**Task description:** Print nothing but the lines below starting at the line that holds "C2: 4.7uF (plus" and ending at the line that holds "R11: 220k (+3V3, VTH) -> 220k (+3V3, VB)", including both, each exactly as written.

**Data extract:**
________________________________________
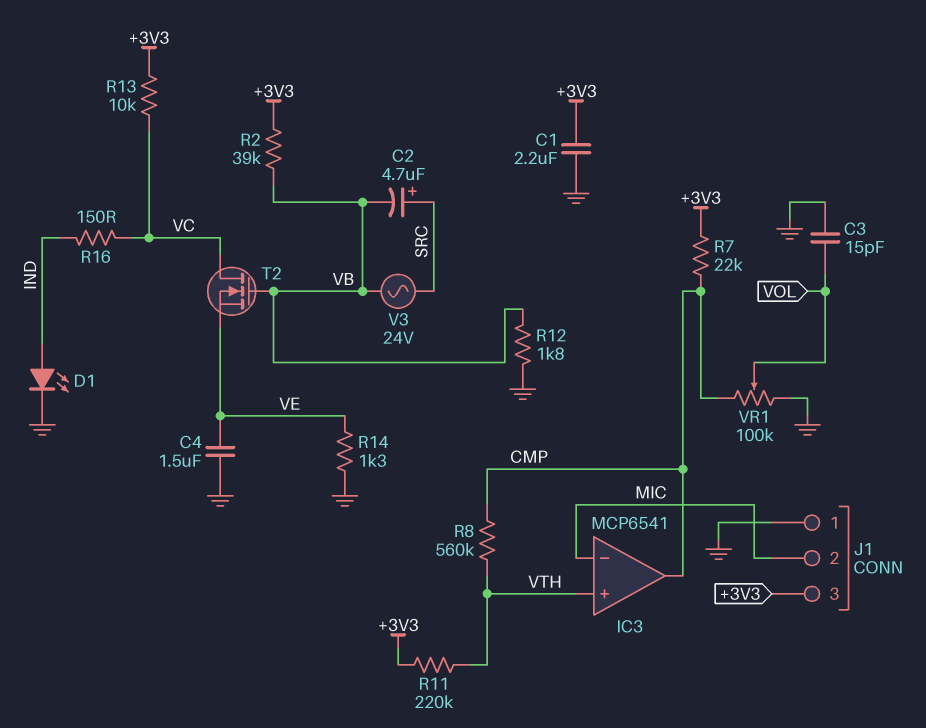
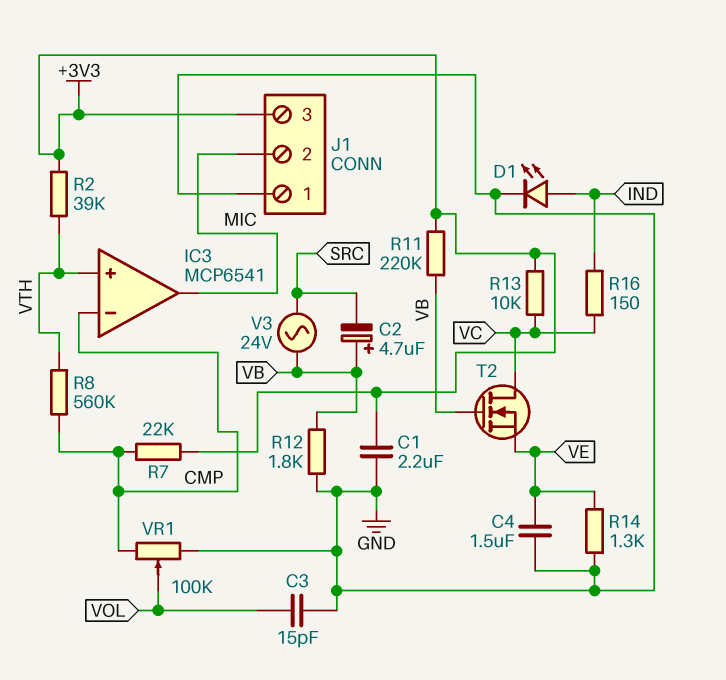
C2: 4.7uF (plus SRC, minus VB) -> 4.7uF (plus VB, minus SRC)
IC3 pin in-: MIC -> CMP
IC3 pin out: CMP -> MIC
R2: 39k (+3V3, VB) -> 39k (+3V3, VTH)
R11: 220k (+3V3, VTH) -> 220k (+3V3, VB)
________________________________________
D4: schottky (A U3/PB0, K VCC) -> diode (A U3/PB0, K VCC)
________________________________________
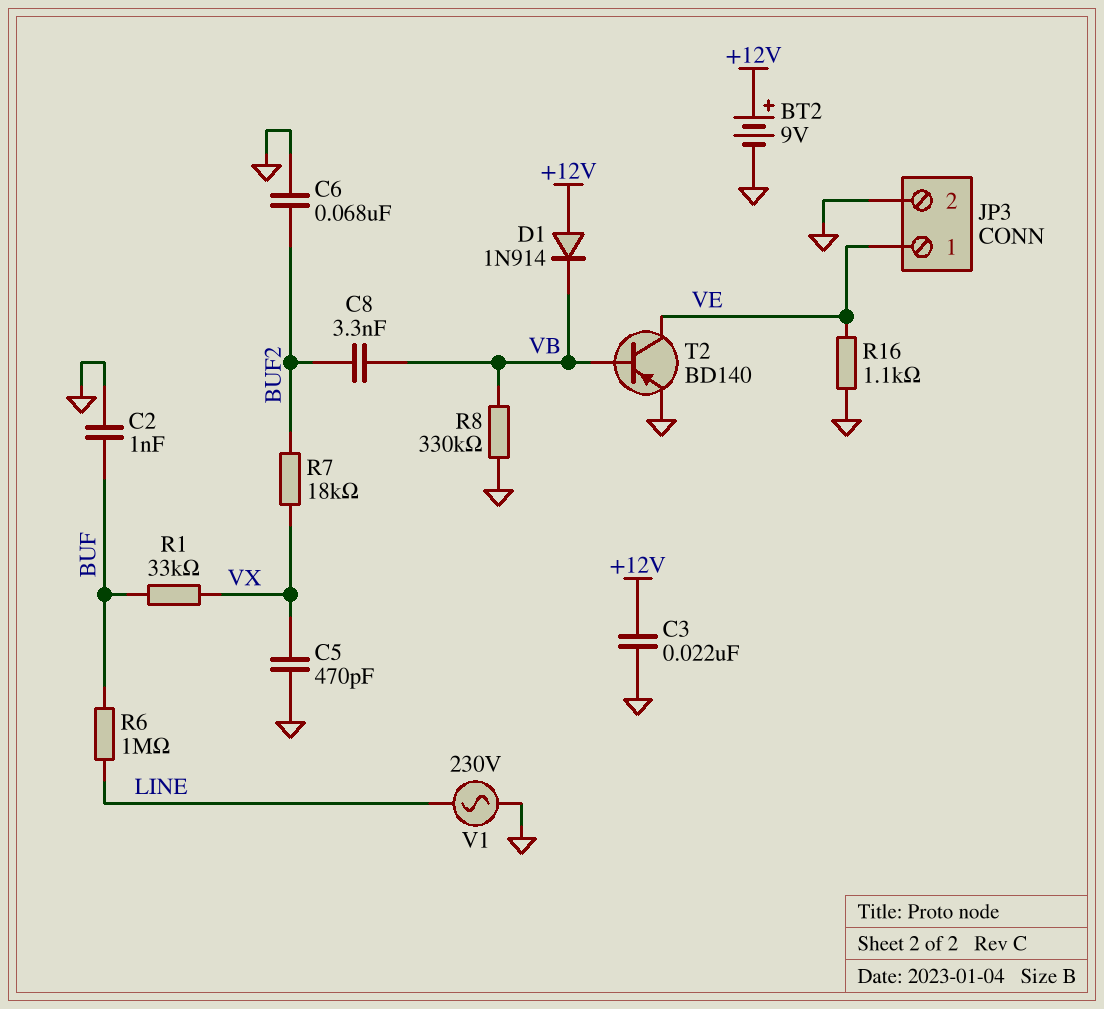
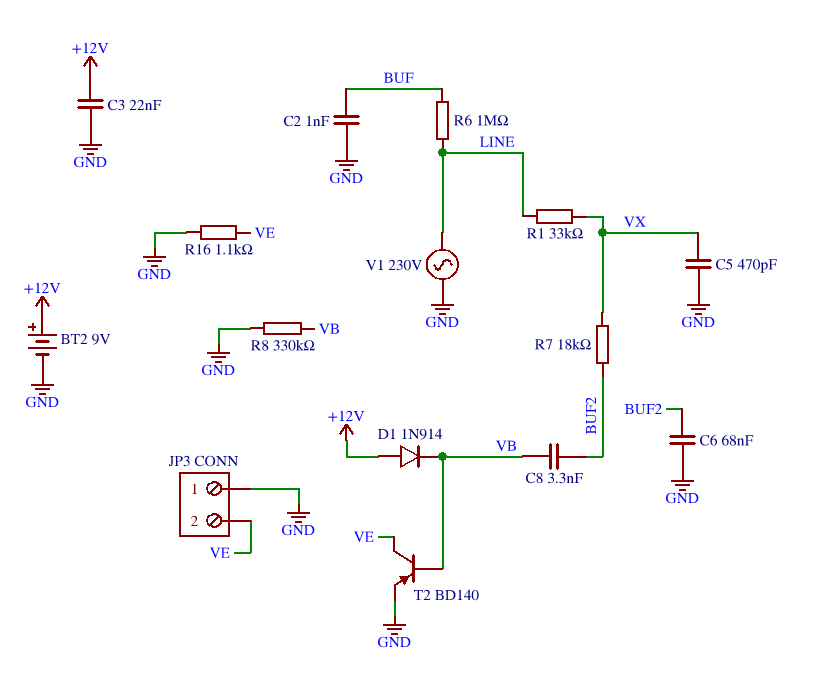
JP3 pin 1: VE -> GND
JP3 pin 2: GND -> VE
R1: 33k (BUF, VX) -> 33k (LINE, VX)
________________________________________
**Solved exercise:**
C2: 4.7uF (plus SRC, minus VB) -> 4.7uF (plus VB, minus SRC)
IC3 pin in-: MIC -> CMP
IC3 pin out: CMP -> MIC
R2: 39k (+3V3, VB) -> 39k (+3V3, VTH)
R11: 220k (+3V3, VTH) -> 220k (+3V3, VB)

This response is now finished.